_Task prompt_
The required output is the stretch from the line containing "JOY1 pin SW: D0 -> D8" through the line containing "JOY1 pin VRX: D5 -> D1" in the records below, unaltered and with no pictures.

+++ Data to use +++

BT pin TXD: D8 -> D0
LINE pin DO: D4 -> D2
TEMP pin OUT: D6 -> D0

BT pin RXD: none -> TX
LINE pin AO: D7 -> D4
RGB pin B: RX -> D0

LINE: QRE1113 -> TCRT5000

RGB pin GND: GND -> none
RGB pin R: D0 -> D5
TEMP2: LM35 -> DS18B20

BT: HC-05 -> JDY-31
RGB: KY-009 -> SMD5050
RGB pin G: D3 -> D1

+++
+++ Data to use +++

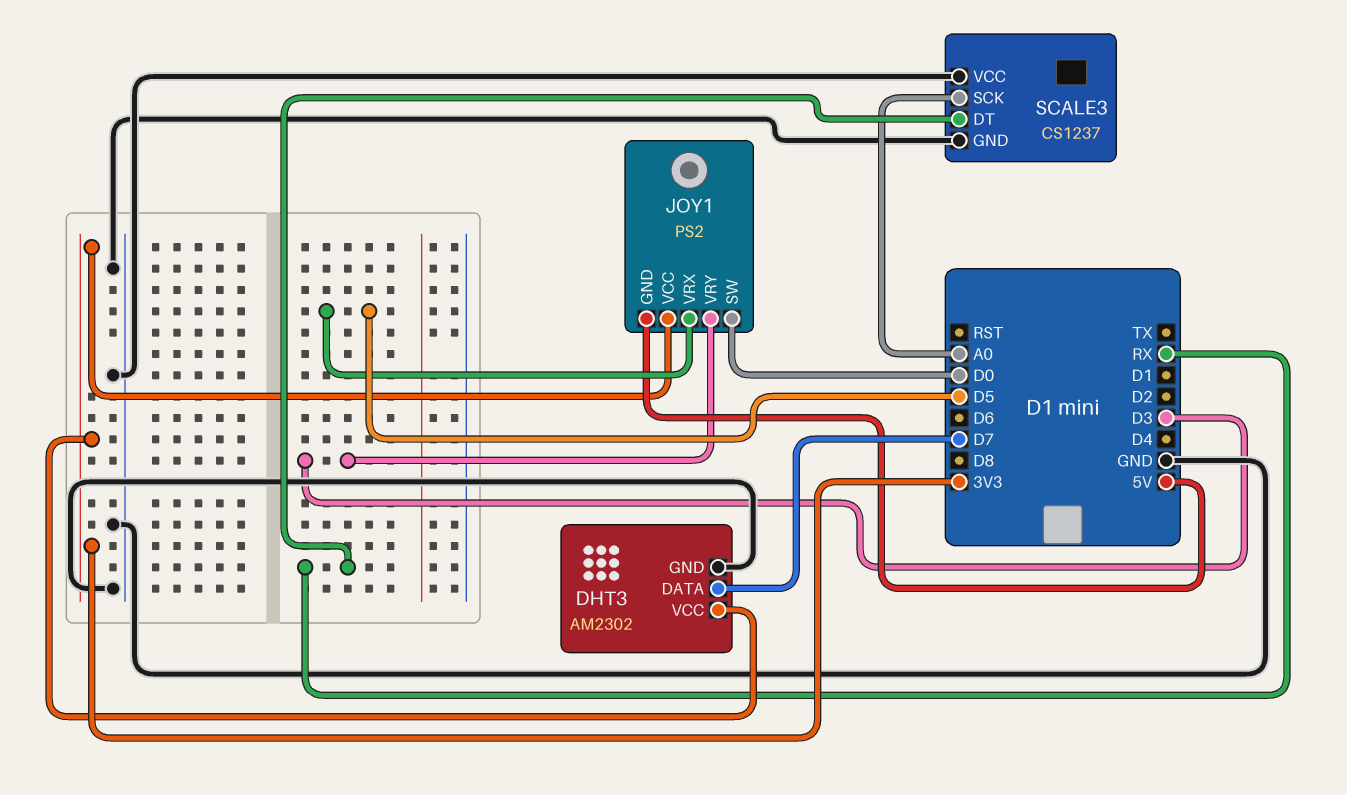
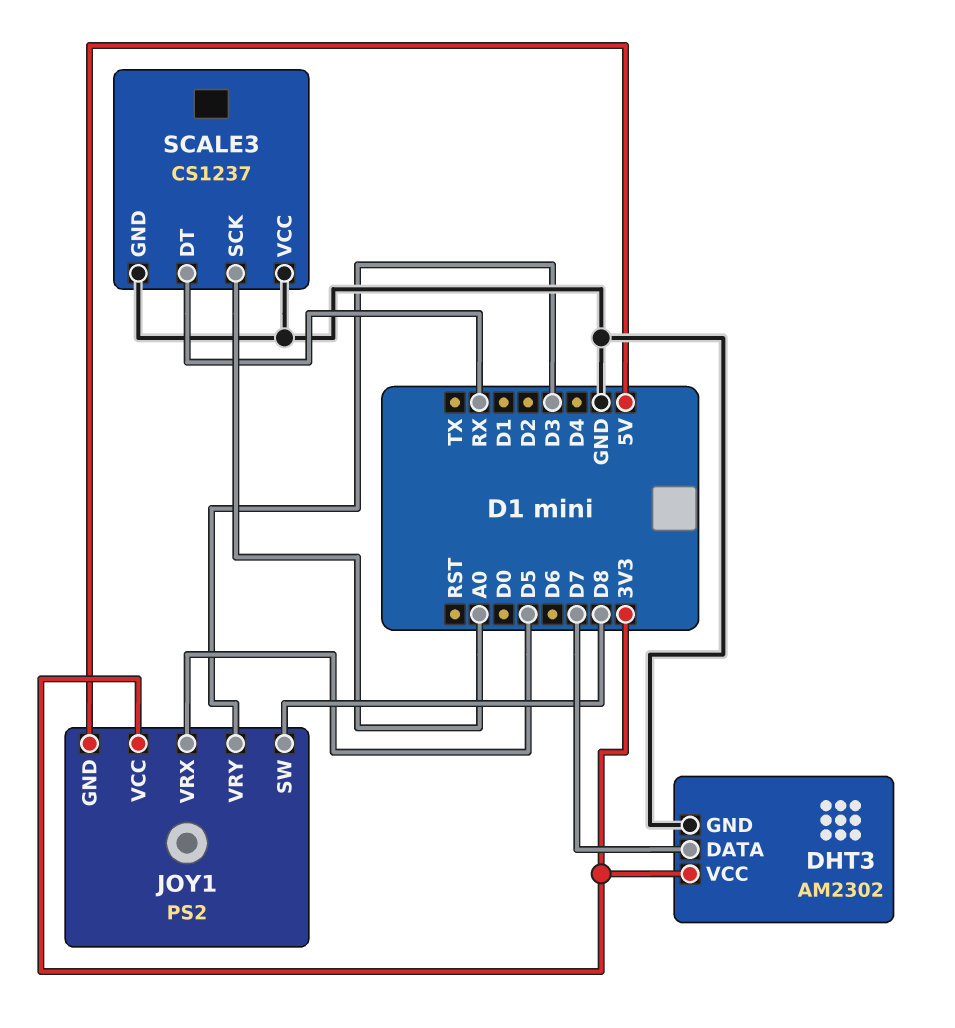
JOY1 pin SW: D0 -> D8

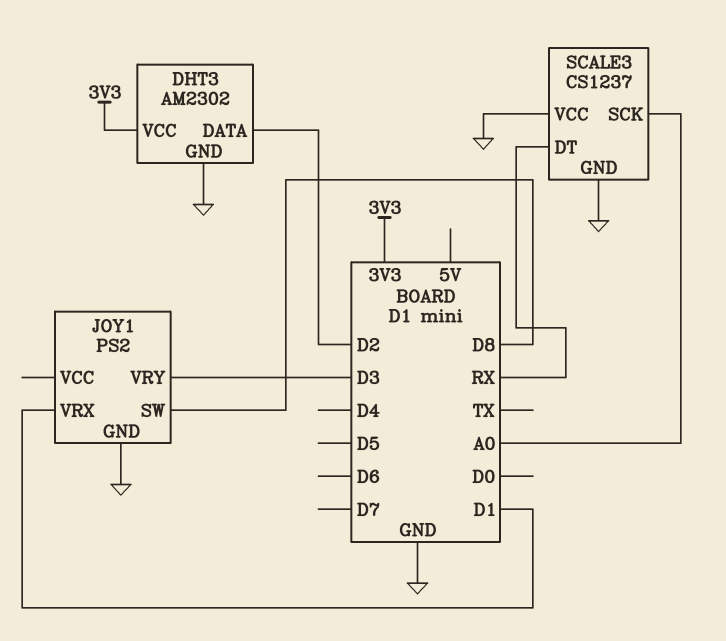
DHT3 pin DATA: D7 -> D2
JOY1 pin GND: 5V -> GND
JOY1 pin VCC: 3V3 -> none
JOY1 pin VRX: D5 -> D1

+++

_Task result_
JOY1 pin SW: D0 -> D8

DHT3 pin DATA: D7 -> D2
JOY1 pin GND: 5V -> GND
JOY1 pin VCC: 3V3 -> none
JOY1 pin VRX: D5 -> D1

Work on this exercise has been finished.